» **INSTRUCTIONS FOR THE TASK**:
Report every row below that contains the word "Khartoum", copying each such row in full.

(Items from a dataset)
>>>
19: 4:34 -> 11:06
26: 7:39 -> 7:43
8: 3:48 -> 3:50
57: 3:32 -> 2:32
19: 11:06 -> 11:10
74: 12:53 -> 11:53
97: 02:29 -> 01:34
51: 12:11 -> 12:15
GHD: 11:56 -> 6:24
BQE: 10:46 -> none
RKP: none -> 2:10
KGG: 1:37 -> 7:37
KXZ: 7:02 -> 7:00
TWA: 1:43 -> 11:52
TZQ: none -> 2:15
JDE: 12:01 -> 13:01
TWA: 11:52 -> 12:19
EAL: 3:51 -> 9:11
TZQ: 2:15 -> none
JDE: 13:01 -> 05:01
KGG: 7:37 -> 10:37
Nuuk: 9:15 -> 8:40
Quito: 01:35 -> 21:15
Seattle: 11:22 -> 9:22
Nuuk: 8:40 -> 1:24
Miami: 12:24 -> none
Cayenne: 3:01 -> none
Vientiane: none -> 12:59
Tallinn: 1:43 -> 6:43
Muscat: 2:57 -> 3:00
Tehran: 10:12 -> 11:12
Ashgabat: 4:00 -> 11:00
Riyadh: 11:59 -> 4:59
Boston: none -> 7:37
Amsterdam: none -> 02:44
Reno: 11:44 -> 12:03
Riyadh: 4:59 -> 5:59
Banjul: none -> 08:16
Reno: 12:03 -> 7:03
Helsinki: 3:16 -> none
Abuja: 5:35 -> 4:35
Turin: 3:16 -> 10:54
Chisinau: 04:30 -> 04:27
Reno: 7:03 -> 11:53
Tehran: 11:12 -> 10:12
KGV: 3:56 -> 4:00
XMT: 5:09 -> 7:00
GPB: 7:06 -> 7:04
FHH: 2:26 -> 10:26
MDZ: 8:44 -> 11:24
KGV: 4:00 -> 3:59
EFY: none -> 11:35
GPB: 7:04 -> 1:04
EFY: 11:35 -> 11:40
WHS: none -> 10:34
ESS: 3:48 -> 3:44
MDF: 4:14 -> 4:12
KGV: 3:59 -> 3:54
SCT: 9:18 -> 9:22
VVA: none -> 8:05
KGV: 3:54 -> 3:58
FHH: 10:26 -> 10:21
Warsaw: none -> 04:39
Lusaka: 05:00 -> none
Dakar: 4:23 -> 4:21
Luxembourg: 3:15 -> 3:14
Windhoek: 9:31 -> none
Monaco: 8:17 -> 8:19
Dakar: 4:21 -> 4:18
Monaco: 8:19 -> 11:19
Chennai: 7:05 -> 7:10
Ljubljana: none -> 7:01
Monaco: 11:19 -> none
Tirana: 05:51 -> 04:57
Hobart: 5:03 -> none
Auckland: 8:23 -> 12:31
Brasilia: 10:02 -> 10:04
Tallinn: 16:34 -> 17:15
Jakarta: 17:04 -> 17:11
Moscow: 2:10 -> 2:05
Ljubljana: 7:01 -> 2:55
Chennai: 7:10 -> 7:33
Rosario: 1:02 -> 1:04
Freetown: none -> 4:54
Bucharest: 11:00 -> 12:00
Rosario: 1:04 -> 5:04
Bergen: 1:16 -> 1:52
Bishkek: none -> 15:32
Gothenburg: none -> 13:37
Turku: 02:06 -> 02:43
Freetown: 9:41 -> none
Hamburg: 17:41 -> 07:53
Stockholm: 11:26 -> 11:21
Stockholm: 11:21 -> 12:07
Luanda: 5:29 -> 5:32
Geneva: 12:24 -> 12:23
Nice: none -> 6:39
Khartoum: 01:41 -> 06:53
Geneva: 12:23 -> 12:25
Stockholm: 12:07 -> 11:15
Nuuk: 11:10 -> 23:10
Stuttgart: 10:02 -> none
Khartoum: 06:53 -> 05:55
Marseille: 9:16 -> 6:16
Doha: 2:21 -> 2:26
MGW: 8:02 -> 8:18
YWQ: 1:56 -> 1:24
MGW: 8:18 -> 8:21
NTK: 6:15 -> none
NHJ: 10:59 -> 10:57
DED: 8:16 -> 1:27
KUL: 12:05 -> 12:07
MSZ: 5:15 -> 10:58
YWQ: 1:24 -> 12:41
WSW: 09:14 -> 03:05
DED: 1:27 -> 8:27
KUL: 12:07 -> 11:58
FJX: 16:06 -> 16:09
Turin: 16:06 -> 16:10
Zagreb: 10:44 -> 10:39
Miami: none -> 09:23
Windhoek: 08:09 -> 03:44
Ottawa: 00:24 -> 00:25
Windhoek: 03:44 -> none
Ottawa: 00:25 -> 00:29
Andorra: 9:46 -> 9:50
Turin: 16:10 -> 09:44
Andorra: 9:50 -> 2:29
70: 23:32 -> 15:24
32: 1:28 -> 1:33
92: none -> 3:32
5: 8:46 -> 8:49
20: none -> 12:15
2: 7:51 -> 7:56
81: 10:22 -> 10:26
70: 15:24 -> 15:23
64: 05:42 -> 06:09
<<<
» **ANSWER TO THE PROBLEM**:
Khartoum: 01:41 -> 06:53
Khartoum: 06:53 -> 05:55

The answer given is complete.